── Working data ──

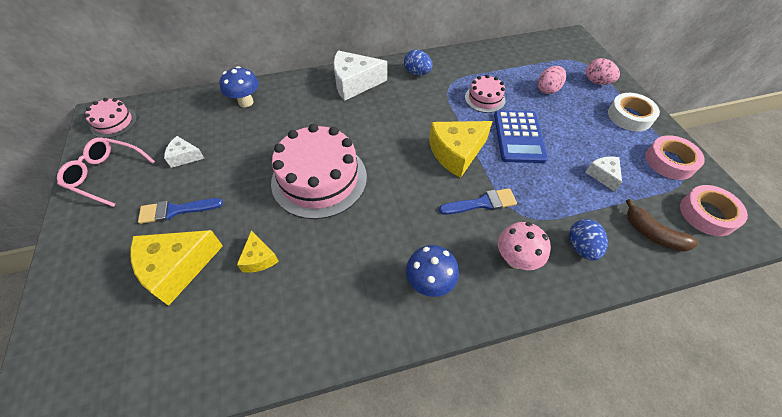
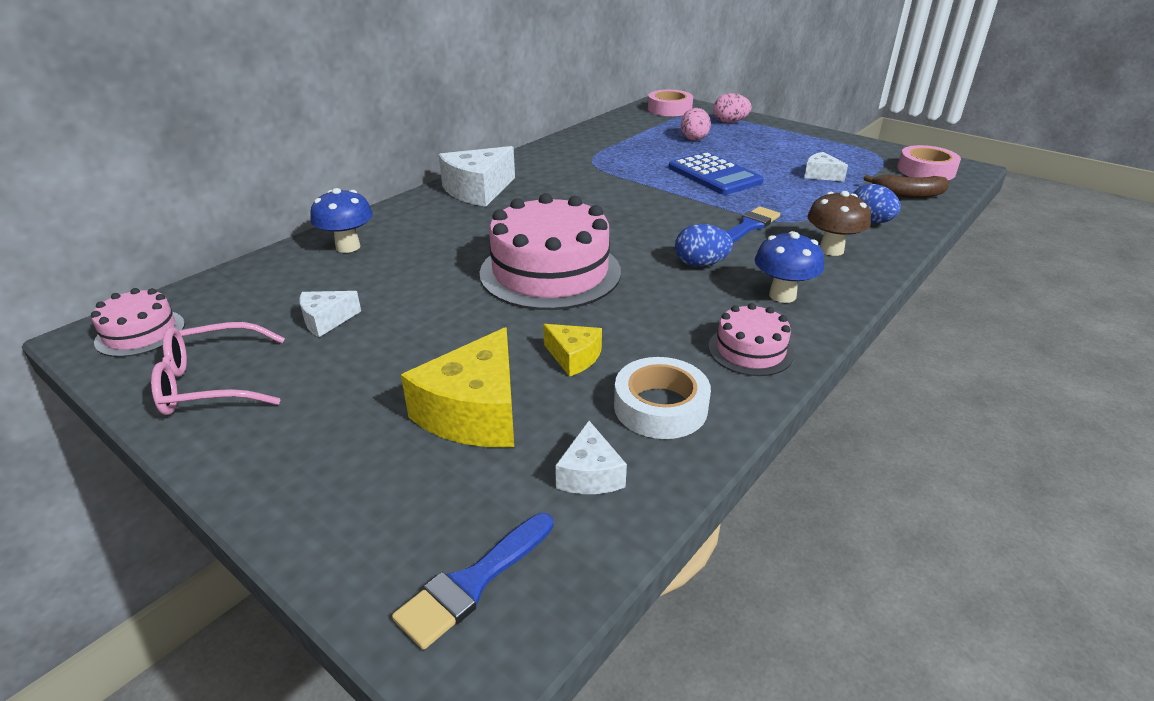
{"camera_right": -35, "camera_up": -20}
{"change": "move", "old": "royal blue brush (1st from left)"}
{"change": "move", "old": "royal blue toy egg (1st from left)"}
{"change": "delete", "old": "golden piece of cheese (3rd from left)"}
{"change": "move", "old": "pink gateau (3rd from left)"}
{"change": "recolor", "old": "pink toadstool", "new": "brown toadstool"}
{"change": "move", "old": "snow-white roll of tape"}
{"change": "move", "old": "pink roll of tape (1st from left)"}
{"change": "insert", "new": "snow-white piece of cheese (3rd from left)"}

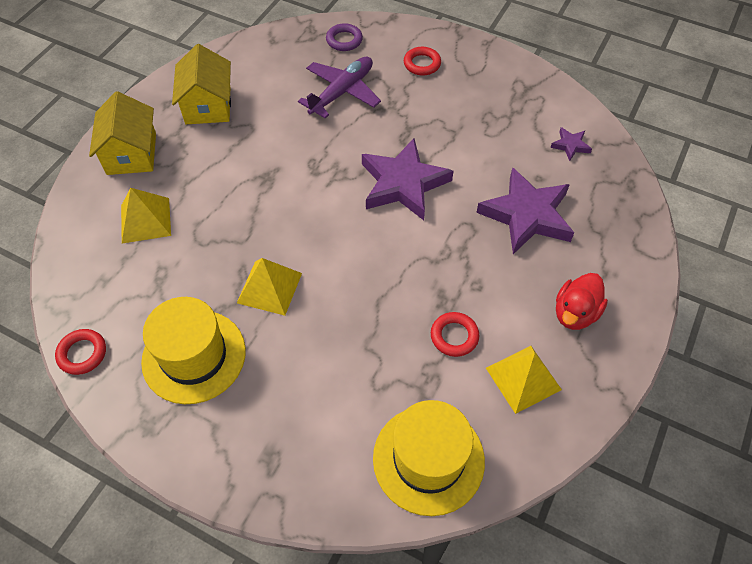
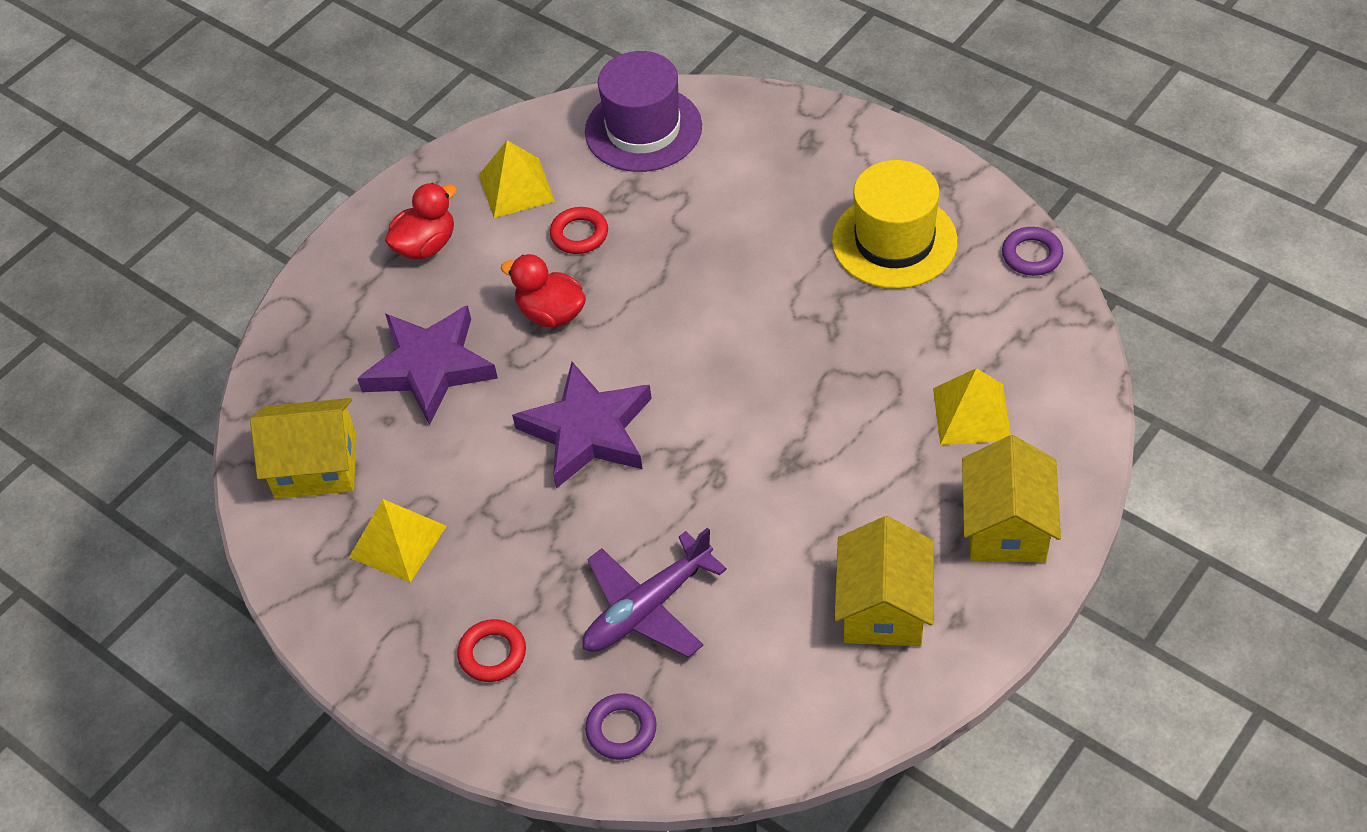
{"camera_right": -165, "camera_up": -5}
{"change": "recolor", "old": "scarlet torus (1st from left)", "new": "royal purple torus (2nd from left)"}
{"change": "move", "old": "golden solid pyramid (2nd from left in the first image)", "new": "golden solid pyramid (1st from left)"}
{"change": "recolor", "old": "golden hat (2nd from left)", "new": "royal purple hat"}
{"change": "replace", "old": "royal purple star shape (3rd from left)", "new": "golden toy house (1st from left)"}
{"change": "insert", "new": "scarlet rubber duck (2nd from left)"}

───

* **Required work**
Please copy the data above word for word, but only from the line that contains "of tape (1st" through the final line, both included, and without the pictures.

* **Answer below**
{"change": "move", "old": "pink roll of tape (1st from left)"}
{"change": "insert", "new": "snow-white piece of cheese (3rd from left)"}

{"camera_right": -165, "camera_up": -5}
{"change": "recolor", "old": "scarlet torus (1st from left)", "new": "royal purple torus (2nd from left)"}
{"change": "move", "old": "golden solid pyramid (2nd from left in the first image)", "new": "golden solid pyramid (1st from left)"}
{"change": "recolor", "old": "golden hat (2nd from left)", "new": "royal purple hat"}
{"change": "replace", "old": "royal purple star shape (3rd from left)", "new": "golden toy house (1st from left)"}
{"change": "insert", "new": "scarlet rubber duck (2nd from left)"}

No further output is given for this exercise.